Task:
Using the data below, copy each line that includes the word "plate".

┄┄┄┄┄┄

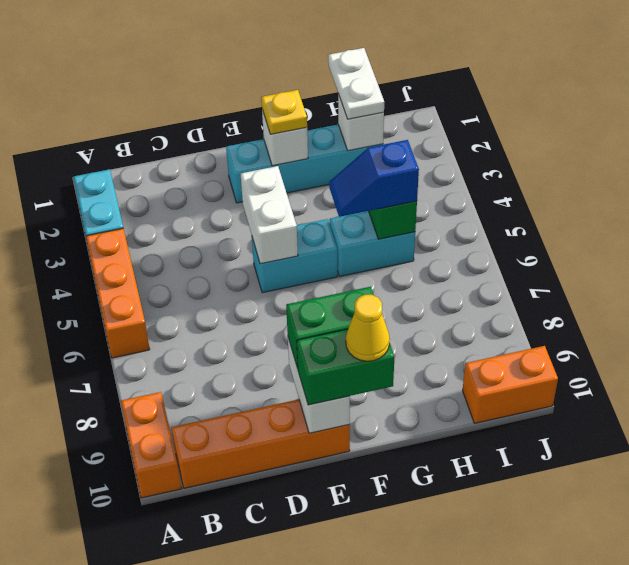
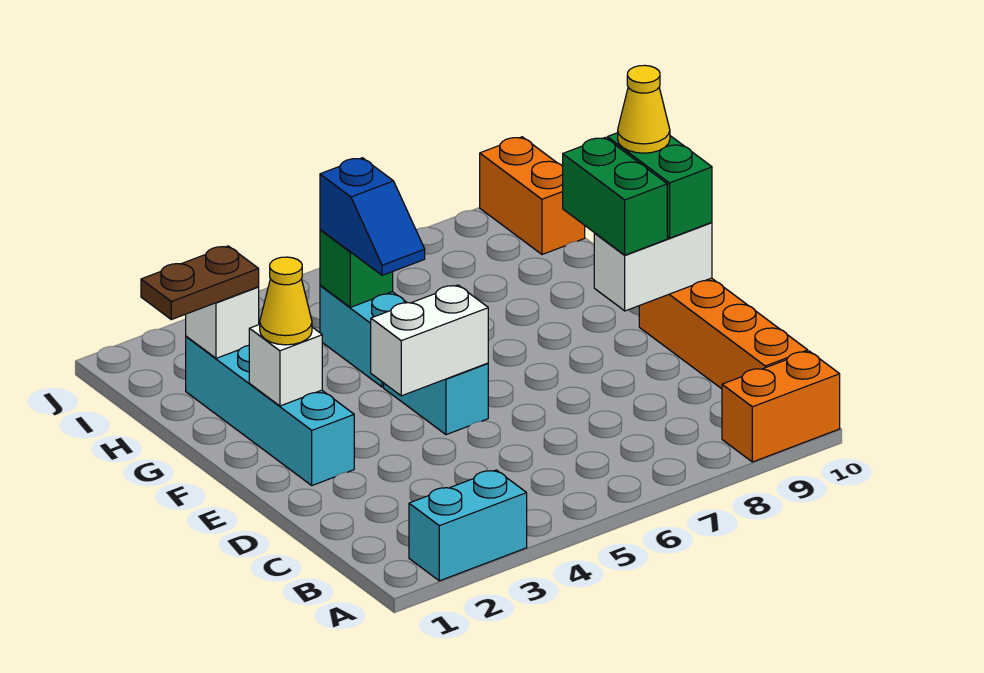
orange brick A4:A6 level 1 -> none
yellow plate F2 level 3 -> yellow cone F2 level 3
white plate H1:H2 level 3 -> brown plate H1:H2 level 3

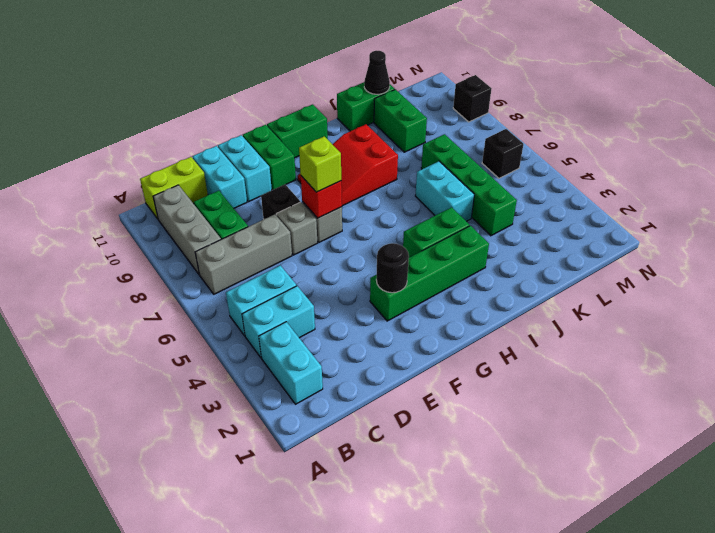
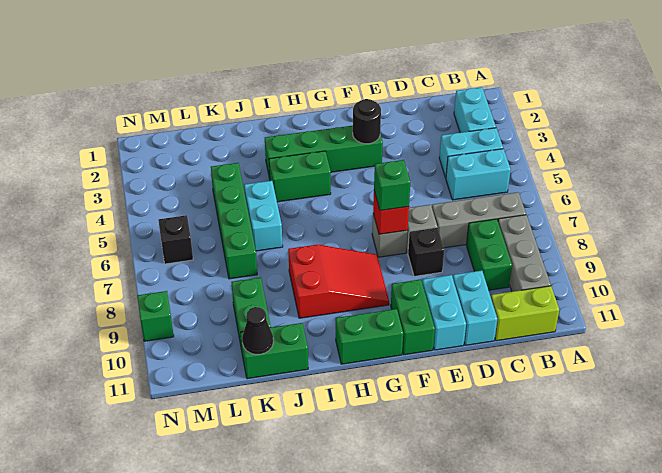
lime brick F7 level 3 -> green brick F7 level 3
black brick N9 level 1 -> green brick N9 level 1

┄┄┄┄┄┄

Output below:
yellow plate F2 level 3 -> yellow cone F2 level 3
white plate H1:H2 level 3 -> brown plate H1:H2 level 3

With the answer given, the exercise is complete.